#### Activity
In the records below, find the line containing "C9: 33pF (COM, SIG14) -> 33pF (SIG8, SIG14)" and the line containing "R2: 10k (GND, RESET) -> 10k (GND, SDA)"; please repeat exactly the lines from one to the other, both included, and nothing more.

** Opening Material shown block **

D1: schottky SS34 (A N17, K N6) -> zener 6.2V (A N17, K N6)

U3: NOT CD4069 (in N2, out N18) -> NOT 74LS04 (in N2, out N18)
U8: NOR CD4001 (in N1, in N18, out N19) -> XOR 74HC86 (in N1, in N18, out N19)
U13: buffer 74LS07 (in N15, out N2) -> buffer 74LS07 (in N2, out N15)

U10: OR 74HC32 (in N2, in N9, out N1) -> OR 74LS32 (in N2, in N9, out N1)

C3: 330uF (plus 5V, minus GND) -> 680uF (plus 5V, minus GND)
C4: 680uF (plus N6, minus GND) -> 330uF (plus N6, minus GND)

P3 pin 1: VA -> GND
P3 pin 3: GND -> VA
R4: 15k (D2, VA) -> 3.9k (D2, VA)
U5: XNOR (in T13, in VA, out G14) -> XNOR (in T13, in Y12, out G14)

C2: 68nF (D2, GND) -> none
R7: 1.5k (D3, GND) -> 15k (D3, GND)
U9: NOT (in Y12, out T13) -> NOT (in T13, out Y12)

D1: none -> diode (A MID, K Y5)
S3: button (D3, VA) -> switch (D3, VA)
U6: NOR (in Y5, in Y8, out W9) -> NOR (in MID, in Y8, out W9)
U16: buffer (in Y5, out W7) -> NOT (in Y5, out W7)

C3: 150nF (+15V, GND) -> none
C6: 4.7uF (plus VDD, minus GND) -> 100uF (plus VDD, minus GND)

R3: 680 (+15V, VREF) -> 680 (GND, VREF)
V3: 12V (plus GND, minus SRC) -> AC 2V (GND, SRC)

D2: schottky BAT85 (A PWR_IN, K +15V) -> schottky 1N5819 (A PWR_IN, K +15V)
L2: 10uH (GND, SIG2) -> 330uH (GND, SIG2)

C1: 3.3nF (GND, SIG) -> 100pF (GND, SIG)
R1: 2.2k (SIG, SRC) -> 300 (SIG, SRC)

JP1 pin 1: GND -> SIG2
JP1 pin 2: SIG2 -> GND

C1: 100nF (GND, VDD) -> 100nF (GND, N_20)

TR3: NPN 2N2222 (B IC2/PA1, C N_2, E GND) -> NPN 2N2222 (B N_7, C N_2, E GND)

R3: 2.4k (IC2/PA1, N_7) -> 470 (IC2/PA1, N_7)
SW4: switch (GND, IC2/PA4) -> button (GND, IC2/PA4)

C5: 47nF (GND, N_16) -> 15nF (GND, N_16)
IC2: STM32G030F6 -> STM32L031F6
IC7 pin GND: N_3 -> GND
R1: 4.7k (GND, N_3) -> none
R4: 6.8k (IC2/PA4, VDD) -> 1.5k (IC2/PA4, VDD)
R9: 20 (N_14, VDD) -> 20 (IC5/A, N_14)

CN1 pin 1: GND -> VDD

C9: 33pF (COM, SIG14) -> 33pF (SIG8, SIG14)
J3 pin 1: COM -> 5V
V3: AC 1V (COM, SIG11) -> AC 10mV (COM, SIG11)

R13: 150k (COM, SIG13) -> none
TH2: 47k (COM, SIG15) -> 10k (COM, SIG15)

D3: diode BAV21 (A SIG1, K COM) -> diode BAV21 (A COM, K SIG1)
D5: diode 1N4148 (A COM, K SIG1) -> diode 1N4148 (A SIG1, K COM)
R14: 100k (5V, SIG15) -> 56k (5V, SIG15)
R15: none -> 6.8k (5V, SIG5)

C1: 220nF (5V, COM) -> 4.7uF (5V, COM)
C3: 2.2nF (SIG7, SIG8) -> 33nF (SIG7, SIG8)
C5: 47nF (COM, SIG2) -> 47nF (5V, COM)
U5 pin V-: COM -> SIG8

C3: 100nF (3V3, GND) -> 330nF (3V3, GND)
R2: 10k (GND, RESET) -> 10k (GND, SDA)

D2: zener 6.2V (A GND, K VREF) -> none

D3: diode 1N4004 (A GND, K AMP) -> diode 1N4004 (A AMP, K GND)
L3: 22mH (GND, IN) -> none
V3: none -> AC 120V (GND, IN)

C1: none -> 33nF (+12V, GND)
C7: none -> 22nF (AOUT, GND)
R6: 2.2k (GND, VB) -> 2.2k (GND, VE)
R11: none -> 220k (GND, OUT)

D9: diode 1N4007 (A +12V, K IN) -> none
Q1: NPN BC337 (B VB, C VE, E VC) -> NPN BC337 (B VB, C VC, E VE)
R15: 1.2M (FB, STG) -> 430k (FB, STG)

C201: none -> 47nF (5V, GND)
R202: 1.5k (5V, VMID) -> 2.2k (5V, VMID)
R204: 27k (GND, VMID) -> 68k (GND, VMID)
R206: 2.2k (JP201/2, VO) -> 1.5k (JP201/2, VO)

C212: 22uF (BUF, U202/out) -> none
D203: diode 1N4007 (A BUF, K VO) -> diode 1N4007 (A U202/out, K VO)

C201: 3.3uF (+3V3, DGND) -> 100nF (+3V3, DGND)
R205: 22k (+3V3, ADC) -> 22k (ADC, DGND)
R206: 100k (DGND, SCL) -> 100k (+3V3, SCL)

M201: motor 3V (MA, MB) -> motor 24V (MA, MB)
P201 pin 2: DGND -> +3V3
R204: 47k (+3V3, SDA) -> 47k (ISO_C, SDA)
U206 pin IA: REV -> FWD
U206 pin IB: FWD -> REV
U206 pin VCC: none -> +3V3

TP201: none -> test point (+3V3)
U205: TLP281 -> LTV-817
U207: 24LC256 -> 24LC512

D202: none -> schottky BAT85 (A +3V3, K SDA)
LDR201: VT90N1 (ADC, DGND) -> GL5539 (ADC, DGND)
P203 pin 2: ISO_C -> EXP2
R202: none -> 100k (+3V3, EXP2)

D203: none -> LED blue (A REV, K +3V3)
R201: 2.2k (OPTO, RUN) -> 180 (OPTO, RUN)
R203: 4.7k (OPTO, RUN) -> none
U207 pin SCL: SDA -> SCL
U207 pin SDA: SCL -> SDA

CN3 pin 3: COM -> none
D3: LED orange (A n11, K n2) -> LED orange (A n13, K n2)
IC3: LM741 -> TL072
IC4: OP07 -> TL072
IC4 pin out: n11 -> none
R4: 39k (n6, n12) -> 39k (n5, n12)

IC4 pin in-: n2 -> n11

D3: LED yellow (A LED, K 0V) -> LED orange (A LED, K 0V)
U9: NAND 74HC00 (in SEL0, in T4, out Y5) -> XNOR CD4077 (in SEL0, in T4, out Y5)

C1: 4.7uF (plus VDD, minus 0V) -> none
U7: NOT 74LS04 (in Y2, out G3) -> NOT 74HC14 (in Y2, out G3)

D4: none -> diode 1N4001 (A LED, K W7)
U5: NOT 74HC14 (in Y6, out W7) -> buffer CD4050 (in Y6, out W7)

** Closing Material shown block **

#### Response box
C9: 33pF (COM, SIG14) -> 33pF (SIG8, SIG14)
J3 pin 1: COM -> 5V
V3: AC 1V (COM, SIG11) -> AC 10mV (COM, SIG11)

R13: 150k (COM, SIG13) -> none
TH2: 47k (COM, SIG15) -> 10k (COM, SIG15)

D3: diode BAV21 (A SIG1, K COM) -> diode BAV21 (A COM, K SIG1)
D5: diode 1N4148 (A COM, K SIG1) -> diode 1N4148 (A SIG1, K COM)
R14: 100k (5V, SIG15) -> 56k (5V, SIG15)
R15: none -> 6.8k (5V, SIG5)

C1: 220nF (5V, COM) -> 4.7uF (5V, COM)
C3: 2.2nF (SIG7, SIG8) -> 33nF (SIG7, SIG8)
C5: 47nF (COM, SIG2) -> 47nF (5V, COM)
U5 pin V-: COM -> SIG8

C3: 100nF (3V3, GND) -> 330nF (3V3, GND)
R2: 10k (GND, RESET) -> 10k (GND, SDA)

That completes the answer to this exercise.